[Edit tracking data]

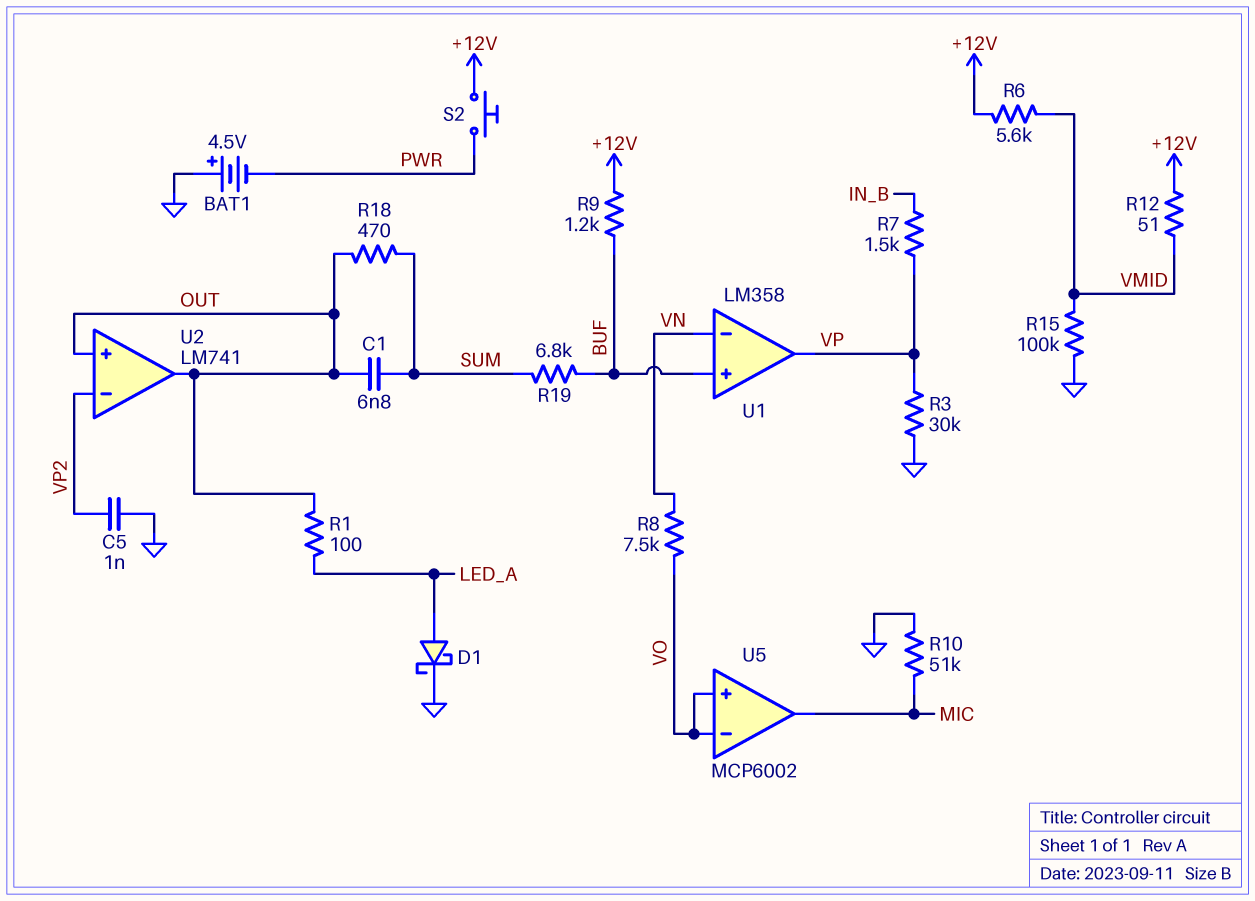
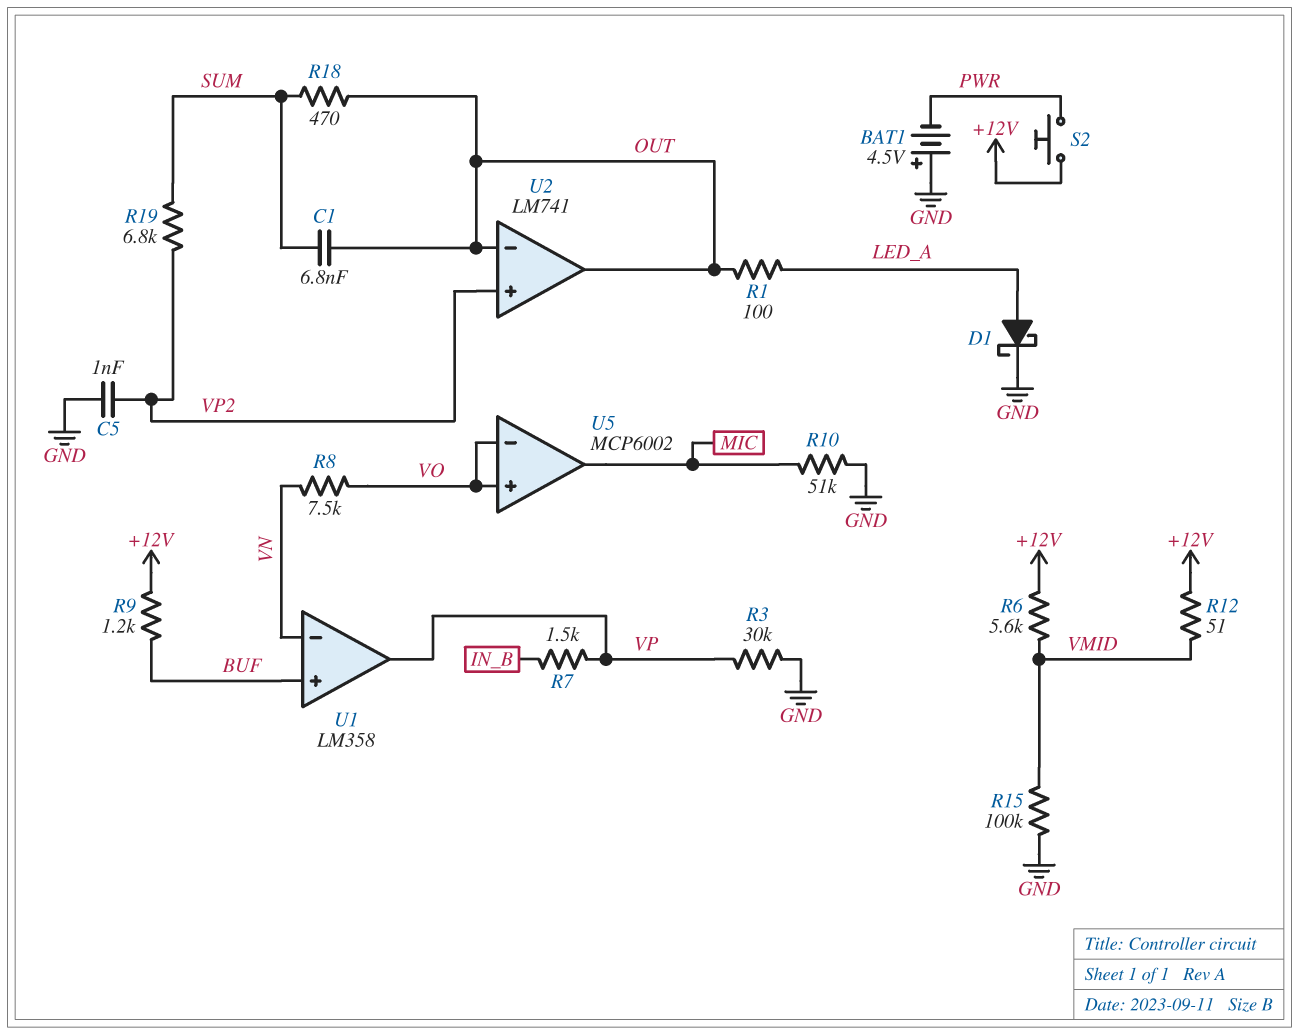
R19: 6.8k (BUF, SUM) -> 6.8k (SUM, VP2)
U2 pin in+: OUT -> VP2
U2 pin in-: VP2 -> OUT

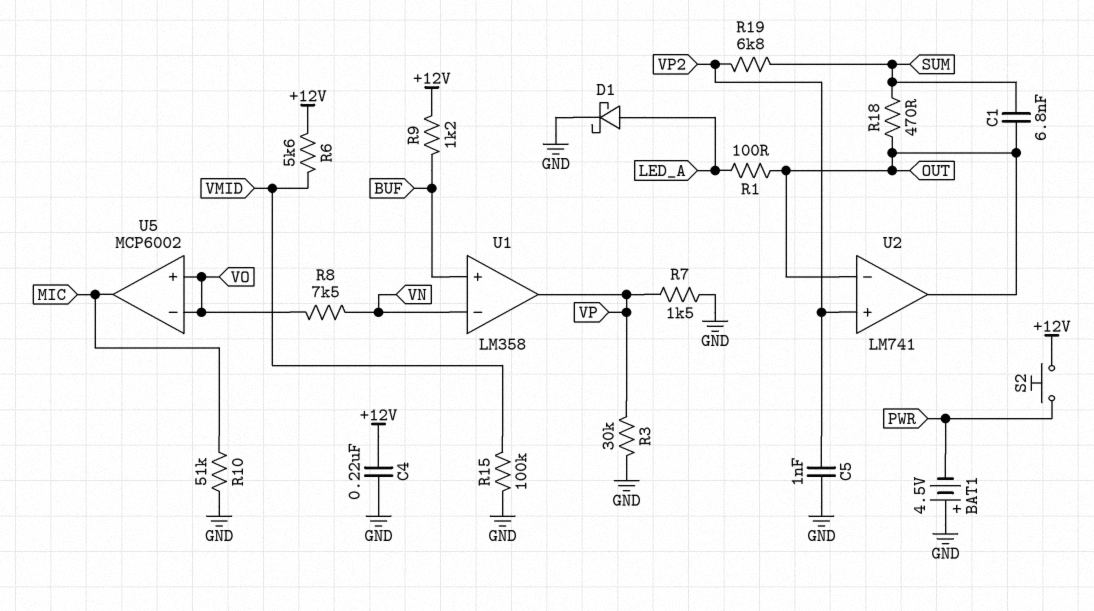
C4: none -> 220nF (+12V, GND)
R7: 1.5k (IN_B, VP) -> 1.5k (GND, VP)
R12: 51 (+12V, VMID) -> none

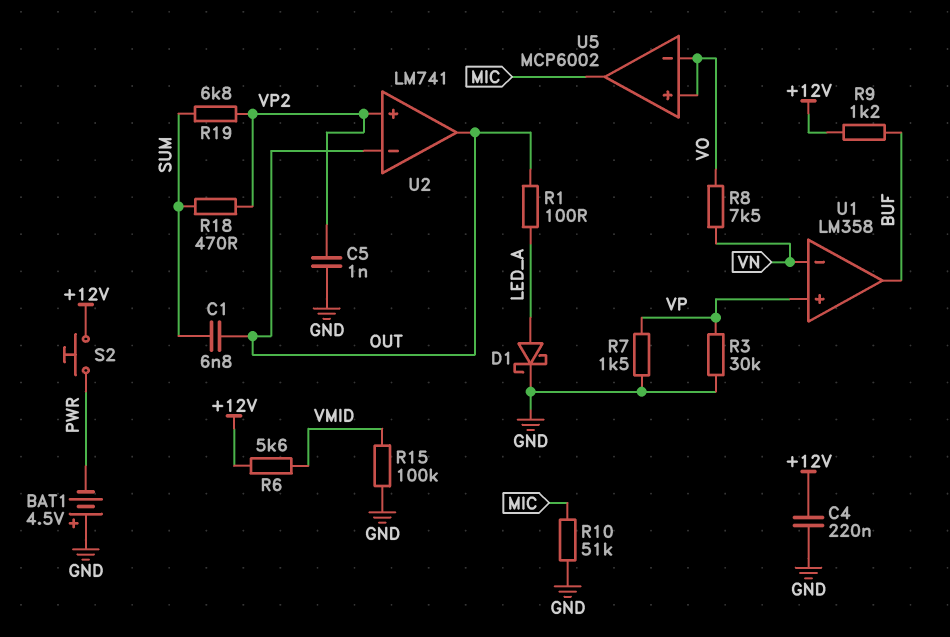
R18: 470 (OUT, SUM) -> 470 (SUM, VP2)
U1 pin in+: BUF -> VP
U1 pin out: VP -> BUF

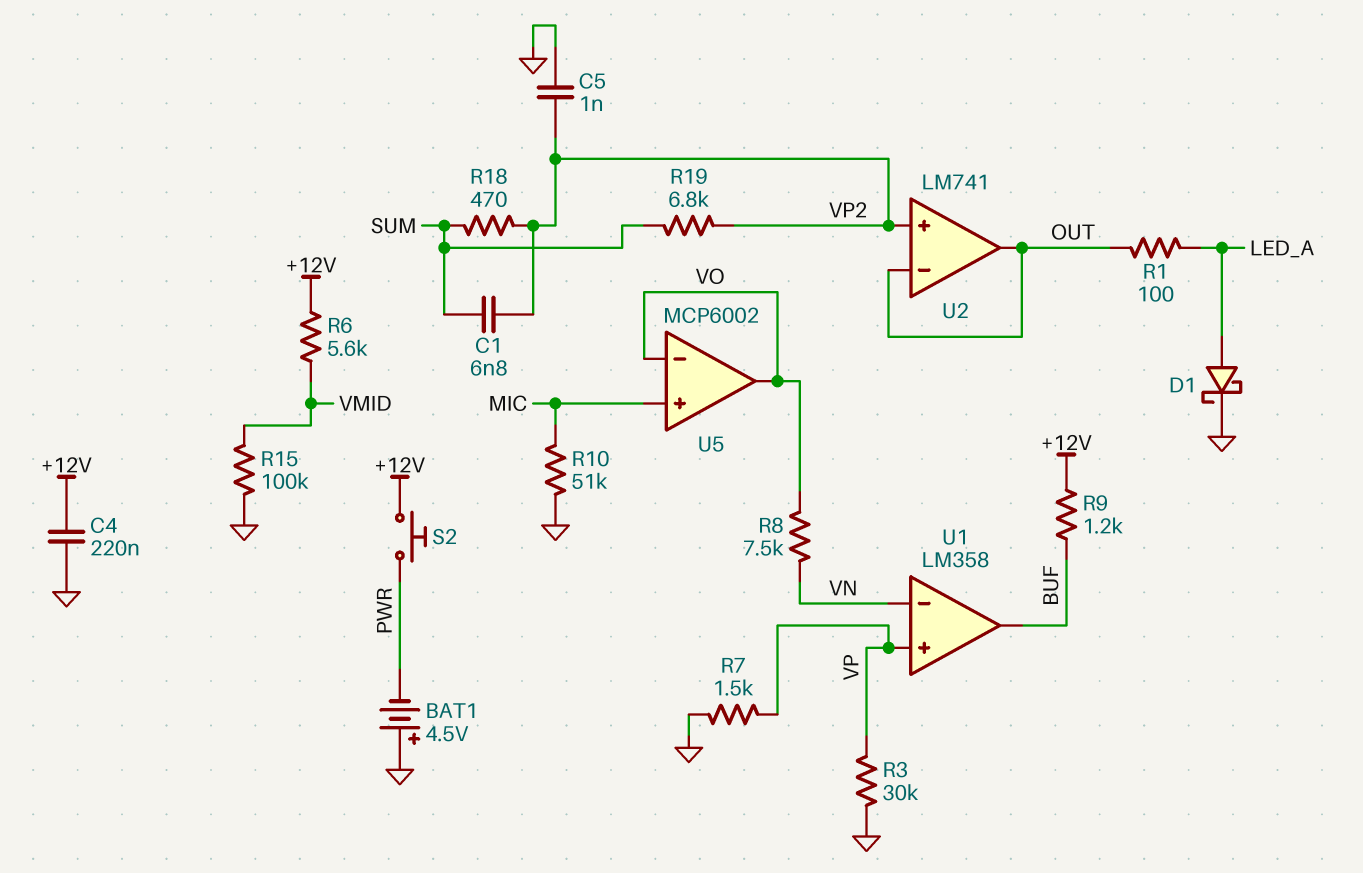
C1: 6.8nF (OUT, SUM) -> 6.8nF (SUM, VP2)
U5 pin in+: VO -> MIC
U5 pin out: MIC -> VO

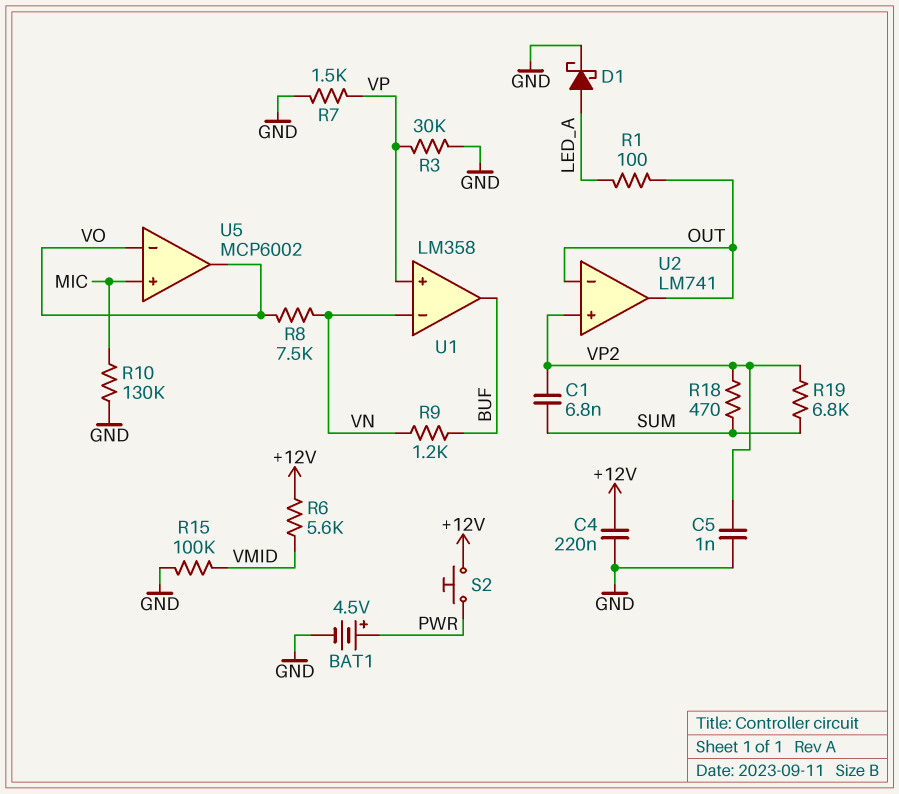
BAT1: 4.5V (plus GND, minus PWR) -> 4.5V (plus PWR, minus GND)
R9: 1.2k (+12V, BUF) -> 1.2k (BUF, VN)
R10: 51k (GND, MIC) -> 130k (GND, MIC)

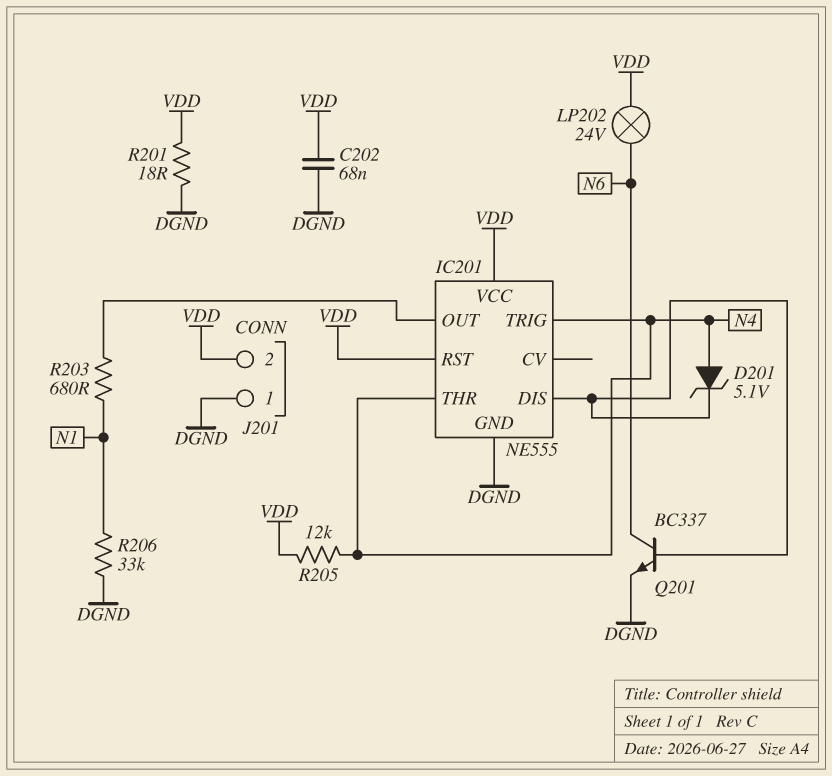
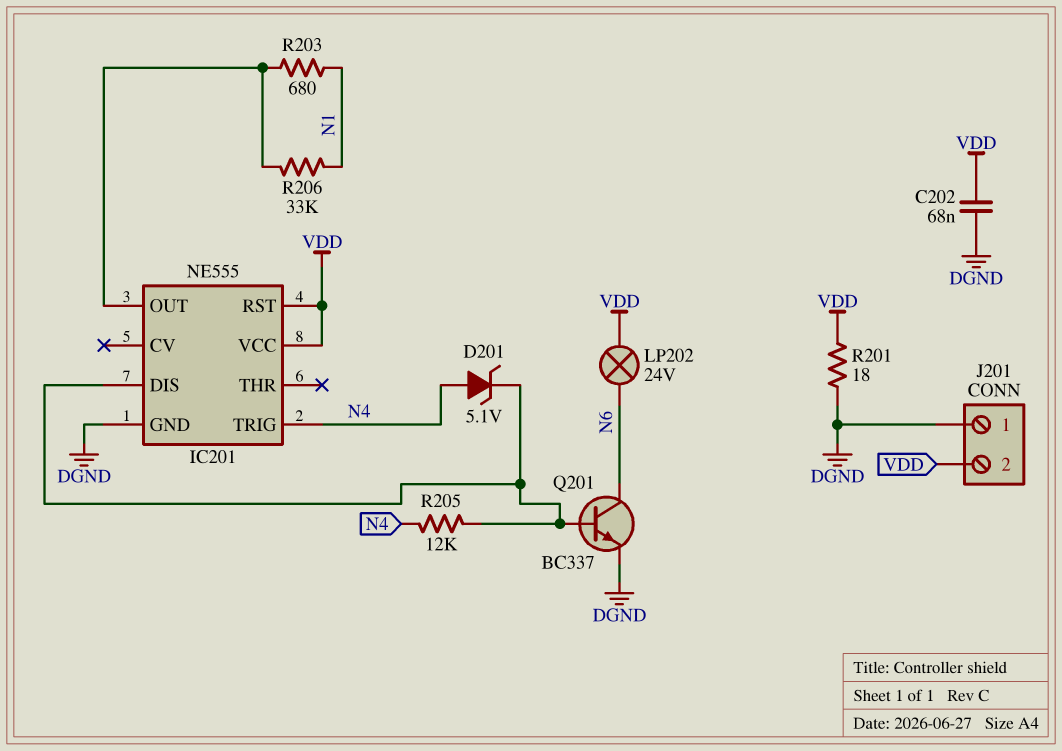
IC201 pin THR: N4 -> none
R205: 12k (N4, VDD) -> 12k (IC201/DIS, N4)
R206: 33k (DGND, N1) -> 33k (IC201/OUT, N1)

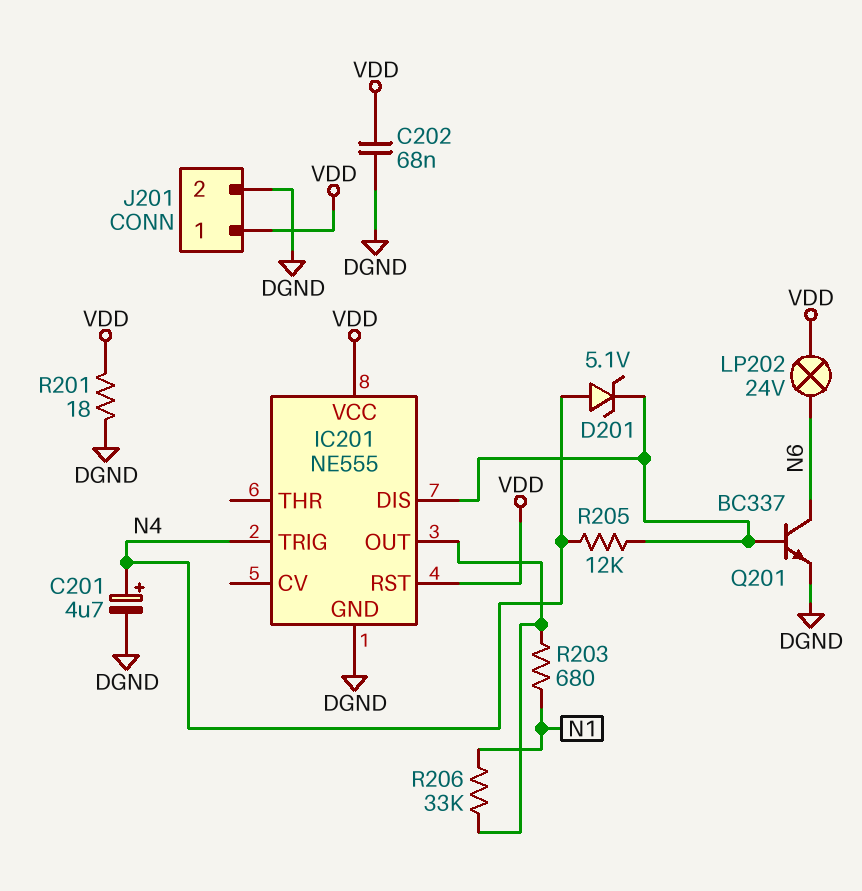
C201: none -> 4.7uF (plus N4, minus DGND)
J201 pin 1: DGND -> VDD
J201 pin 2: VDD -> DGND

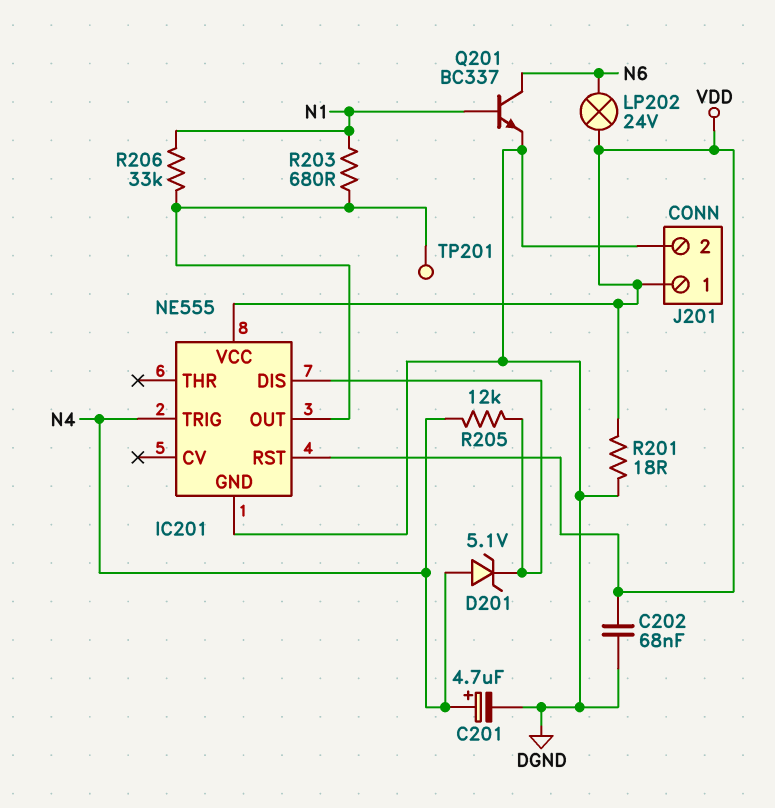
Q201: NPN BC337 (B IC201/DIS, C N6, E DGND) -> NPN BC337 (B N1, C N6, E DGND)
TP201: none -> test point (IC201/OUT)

WORK ORDER –
Copy each line above that has the word "minus".

RESPONSE –
BAT1: 4.5V (plus GND, minus PWR) -> 4.5V (plus PWR, minus GND)
C201: none -> 4.7uF (plus N4, minus DGND)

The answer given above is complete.